Spatial reasoning data:

========

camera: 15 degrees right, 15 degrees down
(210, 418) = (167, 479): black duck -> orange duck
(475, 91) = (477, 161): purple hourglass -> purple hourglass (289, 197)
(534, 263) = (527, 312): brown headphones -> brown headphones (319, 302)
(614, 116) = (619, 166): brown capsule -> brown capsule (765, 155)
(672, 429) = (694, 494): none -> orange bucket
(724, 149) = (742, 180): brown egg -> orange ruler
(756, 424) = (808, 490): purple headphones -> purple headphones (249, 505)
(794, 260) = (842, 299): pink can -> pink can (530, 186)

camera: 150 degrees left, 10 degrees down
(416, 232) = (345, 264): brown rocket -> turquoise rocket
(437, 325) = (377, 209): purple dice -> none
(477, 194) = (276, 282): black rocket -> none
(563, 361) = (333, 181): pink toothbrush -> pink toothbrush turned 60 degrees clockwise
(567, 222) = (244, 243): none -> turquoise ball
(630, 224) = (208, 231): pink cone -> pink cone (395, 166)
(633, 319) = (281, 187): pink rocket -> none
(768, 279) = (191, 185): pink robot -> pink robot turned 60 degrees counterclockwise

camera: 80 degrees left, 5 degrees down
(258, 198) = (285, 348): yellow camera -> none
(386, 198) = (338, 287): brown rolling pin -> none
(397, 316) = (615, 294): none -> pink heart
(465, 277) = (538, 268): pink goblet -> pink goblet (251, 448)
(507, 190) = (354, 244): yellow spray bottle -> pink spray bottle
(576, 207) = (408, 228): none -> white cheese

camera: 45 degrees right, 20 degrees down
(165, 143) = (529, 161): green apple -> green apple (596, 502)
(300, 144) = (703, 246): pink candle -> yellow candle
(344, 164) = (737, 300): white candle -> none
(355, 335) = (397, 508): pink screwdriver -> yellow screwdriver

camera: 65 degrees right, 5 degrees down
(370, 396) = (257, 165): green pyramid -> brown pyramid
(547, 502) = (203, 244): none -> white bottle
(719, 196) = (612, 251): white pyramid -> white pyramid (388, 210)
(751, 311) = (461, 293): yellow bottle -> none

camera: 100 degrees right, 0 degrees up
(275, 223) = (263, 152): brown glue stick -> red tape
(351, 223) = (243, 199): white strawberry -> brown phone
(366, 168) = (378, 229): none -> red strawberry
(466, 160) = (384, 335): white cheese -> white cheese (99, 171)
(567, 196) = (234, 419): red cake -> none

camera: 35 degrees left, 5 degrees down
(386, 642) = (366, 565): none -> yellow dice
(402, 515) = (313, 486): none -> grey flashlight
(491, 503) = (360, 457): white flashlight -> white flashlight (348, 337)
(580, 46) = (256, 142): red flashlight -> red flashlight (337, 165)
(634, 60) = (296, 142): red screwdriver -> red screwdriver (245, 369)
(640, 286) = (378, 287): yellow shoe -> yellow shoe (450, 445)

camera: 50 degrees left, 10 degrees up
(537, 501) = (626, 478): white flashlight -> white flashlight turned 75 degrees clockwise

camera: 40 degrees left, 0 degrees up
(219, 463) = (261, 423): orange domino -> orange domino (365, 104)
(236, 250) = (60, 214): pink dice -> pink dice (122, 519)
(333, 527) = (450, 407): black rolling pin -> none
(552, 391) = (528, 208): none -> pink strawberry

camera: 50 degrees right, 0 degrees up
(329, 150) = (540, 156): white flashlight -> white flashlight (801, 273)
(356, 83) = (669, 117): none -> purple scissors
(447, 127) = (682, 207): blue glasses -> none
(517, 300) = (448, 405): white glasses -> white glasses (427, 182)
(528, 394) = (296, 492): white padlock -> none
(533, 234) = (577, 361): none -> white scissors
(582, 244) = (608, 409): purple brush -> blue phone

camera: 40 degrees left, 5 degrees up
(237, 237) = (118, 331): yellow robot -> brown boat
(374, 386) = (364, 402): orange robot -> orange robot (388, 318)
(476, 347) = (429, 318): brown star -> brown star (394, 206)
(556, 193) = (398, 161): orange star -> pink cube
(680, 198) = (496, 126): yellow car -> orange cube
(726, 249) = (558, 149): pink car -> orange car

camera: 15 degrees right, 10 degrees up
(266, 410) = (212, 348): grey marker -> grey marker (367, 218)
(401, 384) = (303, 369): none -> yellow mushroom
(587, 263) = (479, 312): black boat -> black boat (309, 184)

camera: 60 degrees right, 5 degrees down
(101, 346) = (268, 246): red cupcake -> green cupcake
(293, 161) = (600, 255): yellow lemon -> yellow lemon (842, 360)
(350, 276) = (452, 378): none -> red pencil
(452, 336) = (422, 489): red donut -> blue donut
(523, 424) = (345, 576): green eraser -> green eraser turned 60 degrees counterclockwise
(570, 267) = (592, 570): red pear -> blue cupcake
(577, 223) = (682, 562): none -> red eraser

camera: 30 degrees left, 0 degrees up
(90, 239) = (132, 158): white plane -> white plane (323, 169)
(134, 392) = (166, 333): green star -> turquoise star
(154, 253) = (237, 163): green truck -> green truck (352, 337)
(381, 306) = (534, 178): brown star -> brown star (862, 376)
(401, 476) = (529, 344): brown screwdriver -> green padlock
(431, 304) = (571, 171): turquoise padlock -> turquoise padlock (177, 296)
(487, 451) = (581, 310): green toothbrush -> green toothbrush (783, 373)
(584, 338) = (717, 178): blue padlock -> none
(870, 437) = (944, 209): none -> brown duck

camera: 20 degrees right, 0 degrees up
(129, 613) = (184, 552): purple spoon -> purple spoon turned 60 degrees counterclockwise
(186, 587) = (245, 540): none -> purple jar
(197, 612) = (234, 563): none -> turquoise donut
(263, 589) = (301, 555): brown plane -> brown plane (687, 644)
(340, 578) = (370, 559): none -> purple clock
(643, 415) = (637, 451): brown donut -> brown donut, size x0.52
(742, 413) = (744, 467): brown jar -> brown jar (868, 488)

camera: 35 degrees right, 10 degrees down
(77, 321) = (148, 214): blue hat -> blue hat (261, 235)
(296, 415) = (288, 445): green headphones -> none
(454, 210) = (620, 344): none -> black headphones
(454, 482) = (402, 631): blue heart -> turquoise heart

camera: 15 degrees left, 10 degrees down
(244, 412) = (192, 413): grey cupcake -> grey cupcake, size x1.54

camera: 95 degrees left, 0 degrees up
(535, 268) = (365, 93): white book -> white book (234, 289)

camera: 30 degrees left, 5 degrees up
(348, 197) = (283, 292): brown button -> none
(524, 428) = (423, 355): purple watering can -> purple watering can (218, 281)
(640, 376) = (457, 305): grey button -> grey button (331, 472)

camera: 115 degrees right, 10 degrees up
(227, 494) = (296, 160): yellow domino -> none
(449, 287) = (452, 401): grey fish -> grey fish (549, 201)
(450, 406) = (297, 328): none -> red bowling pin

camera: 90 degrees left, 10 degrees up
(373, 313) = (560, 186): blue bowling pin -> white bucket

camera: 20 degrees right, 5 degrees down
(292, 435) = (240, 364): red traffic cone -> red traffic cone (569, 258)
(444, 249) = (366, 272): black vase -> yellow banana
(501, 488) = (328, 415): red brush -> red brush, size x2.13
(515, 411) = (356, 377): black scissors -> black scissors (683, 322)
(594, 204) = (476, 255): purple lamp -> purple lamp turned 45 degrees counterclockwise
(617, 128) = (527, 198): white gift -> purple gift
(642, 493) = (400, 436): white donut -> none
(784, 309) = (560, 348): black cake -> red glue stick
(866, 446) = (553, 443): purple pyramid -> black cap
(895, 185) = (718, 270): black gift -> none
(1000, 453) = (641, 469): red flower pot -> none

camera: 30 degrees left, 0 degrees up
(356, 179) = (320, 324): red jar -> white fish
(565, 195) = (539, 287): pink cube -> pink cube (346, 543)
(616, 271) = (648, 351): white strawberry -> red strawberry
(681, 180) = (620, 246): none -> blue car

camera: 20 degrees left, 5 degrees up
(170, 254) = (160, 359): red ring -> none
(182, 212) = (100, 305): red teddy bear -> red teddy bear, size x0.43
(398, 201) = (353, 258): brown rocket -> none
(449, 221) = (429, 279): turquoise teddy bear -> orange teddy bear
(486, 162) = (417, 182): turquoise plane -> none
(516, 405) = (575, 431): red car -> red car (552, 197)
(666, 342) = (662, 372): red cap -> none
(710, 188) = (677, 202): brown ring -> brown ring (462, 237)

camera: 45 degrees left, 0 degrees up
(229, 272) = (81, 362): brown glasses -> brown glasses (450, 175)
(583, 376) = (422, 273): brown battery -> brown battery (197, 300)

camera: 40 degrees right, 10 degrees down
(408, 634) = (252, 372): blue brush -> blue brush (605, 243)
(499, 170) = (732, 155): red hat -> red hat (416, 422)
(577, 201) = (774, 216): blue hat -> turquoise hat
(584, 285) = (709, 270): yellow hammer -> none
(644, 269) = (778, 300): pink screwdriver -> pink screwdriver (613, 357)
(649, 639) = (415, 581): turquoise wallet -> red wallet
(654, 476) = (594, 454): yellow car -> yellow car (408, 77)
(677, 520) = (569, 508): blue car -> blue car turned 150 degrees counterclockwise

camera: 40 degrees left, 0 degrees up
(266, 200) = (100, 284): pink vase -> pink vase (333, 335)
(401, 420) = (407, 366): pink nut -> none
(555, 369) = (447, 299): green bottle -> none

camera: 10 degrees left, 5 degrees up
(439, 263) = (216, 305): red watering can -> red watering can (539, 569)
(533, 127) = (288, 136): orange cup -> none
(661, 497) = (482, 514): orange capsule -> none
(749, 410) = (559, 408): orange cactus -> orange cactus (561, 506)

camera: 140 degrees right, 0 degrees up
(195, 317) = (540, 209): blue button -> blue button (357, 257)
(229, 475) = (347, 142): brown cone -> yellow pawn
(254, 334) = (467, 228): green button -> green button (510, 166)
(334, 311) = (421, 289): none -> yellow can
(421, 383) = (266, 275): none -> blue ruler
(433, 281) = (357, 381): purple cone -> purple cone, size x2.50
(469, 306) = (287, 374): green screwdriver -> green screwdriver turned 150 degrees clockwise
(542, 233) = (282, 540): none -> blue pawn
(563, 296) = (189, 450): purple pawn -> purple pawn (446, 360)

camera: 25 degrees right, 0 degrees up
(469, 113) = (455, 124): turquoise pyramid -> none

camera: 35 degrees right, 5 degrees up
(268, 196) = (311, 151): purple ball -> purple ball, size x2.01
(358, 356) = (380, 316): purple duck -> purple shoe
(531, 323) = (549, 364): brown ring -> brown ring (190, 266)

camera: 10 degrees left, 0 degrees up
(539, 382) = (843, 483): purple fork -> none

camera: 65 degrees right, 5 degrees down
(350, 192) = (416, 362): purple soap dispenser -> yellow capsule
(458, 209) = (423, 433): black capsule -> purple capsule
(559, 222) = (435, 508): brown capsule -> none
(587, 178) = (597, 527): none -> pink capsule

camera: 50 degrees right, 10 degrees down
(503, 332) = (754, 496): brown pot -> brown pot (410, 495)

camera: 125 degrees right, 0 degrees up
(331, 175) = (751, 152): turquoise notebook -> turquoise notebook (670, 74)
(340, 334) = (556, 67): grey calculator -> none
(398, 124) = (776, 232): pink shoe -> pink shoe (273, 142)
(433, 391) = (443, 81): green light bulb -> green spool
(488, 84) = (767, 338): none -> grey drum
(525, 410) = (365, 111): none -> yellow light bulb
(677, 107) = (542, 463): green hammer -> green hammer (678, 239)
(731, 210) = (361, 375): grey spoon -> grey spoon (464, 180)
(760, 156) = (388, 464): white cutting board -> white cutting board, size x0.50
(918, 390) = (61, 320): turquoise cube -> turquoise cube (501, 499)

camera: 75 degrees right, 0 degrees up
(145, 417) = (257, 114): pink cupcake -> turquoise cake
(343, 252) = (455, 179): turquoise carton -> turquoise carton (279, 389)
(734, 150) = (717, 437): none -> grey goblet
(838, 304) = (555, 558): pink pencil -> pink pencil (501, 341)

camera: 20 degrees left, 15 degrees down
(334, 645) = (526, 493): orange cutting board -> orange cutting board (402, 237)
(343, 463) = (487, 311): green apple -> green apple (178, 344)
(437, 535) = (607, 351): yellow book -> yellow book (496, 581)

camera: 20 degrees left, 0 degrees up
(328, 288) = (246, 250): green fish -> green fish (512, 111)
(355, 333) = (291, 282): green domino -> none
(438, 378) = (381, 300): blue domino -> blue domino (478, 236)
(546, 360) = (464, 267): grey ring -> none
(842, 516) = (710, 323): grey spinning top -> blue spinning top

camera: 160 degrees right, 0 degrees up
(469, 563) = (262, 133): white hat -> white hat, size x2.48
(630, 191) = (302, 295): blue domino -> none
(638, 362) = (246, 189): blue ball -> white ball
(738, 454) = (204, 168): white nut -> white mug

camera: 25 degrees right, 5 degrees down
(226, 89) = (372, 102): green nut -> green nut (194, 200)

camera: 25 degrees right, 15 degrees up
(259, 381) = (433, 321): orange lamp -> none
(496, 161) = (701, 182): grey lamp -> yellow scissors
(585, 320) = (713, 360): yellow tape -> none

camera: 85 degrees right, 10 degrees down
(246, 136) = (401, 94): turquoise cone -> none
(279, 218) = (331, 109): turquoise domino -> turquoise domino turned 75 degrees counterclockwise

========

* [Activity]:
Which lines above run from the one containing "camera: 45 degrees right, 20 degrees down" down to the one containing "(351, 223) = (243, 199): white"? Repeat exactly those, both ends included, and nothing else.

* [Finished task]:
camera: 45 degrees right, 20 degrees down
(165, 143) = (529, 161): green apple -> green apple (596, 502)
(300, 144) = (703, 246): pink candle -> yellow candle
(344, 164) = (737, 300): white candle -> none
(355, 335) = (397, 508): pink screwdriver -> yellow screwdriver

camera: 65 degrees right, 5 degrees down
(370, 396) = (257, 165): green pyramid -> brown pyramid
(547, 502) = (203, 244): none -> white bottle
(719, 196) = (612, 251): white pyramid -> white pyramid (388, 210)
(751, 311) = (461, 293): yellow bottle -> none

camera: 100 degrees right, 0 degrees up
(275, 223) = (263, 152): brown glue stick -> red tape
(351, 223) = (243, 199): white strawberry -> brown phone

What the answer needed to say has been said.